::: Data for analysis
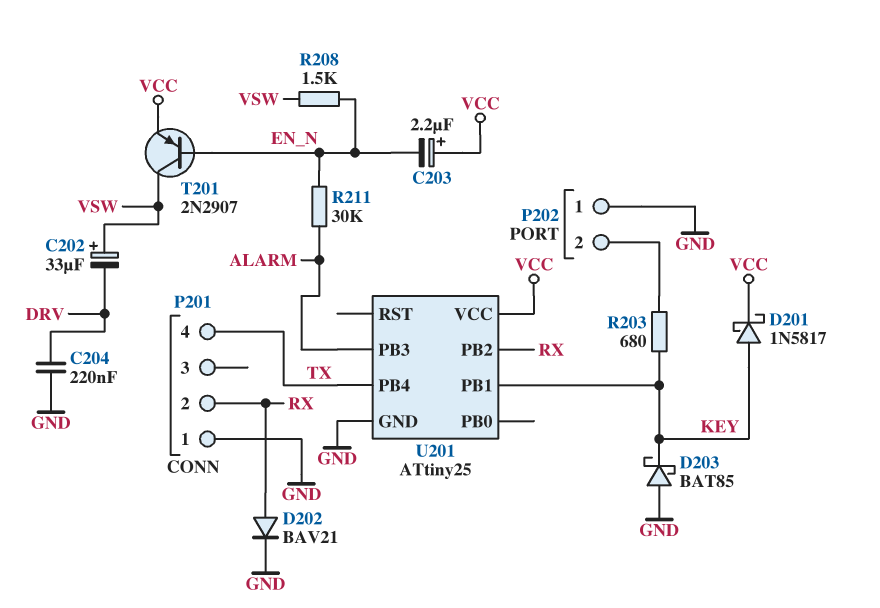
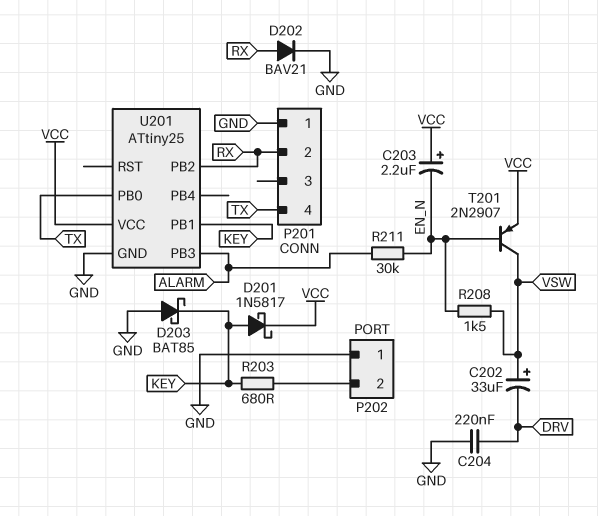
U201 pin PB0: none -> TX
U201 pin PB4: TX -> none

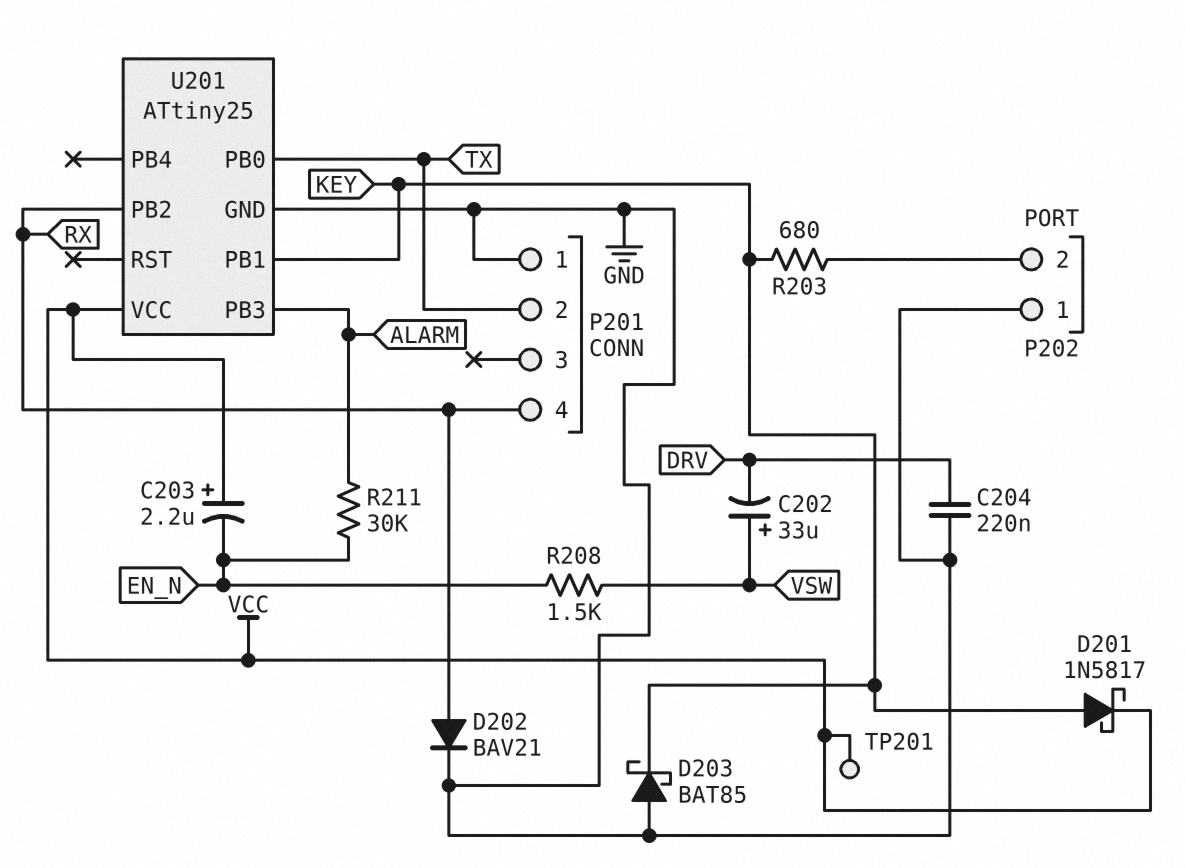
P201 pin 2: RX -> TX
P201 pin 4: TX -> RX
T201: PNP 2N2907 (B EN_N, C VSW, E VCC) -> none
TP201: none -> test point (VCC)

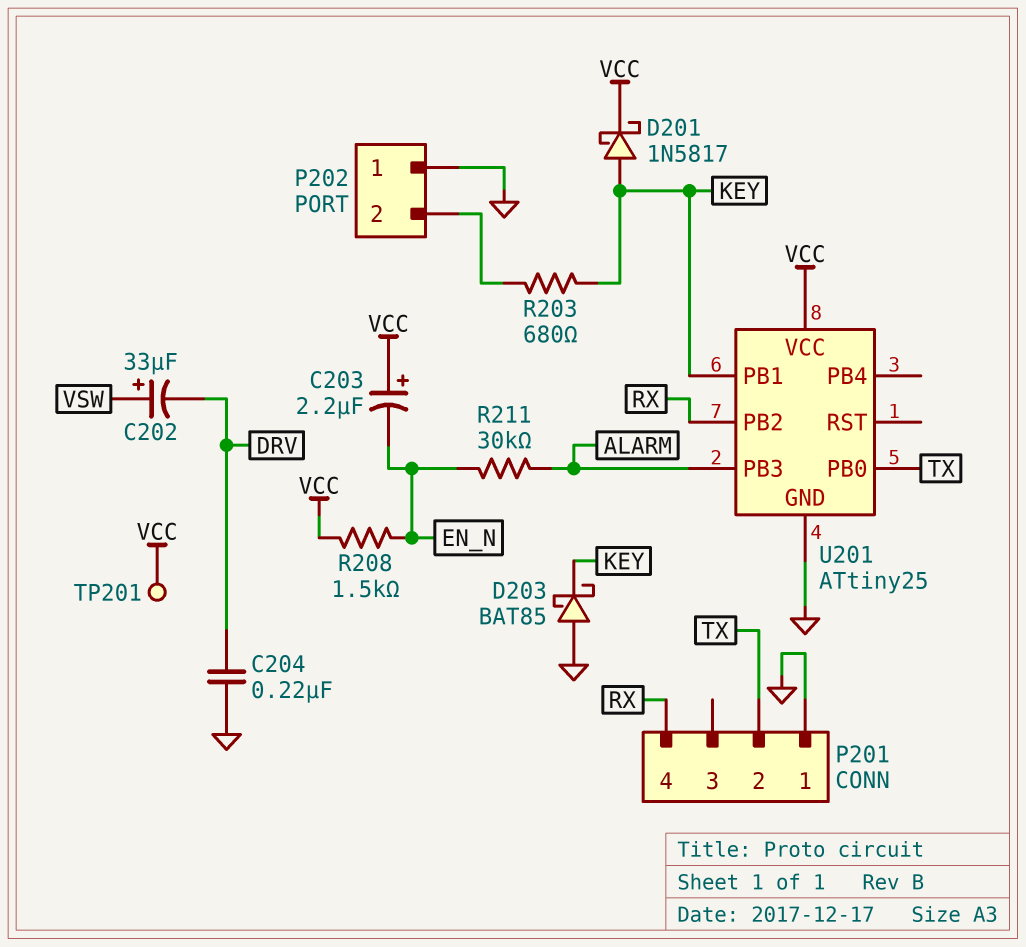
D202: diode BAV21 (A RX, K GND) -> none
R208: 1.5k (EN_N, VSW) -> 1.5k (EN_N, VCC)

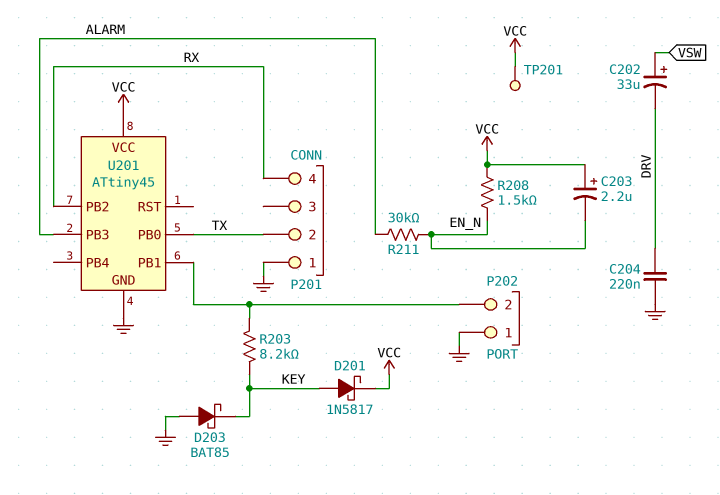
R203: 680 (KEY, P202/2) -> 8.2k (KEY, P202/2)
U201: ATtiny25 -> ATtiny45
U201 pin PB1: KEY -> P202/2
::::::
#### Task objective:
What the reply must contain is an exact transcription of the data above and none of its pictures.

#### Output for this exercise:
U201 pin PB0: none -> TX
U201 pin PB4: TX -> none

P201 pin 2: RX -> TX
P201 pin 4: TX -> RX
T201: PNP 2N2907 (B EN_N, C VSW, E VCC) -> none
TP201: none -> test point (VCC)

D202: diode BAV21 (A RX, K GND) -> none
R208: 1.5k (EN_N, VSW) -> 1.5k (EN_N, VCC)

R203: 680 (KEY, P202/2) -> 8.2k (KEY, P202/2)
U201: ATtiny25 -> ATtiny45
U201 pin PB1: KEY -> P202/2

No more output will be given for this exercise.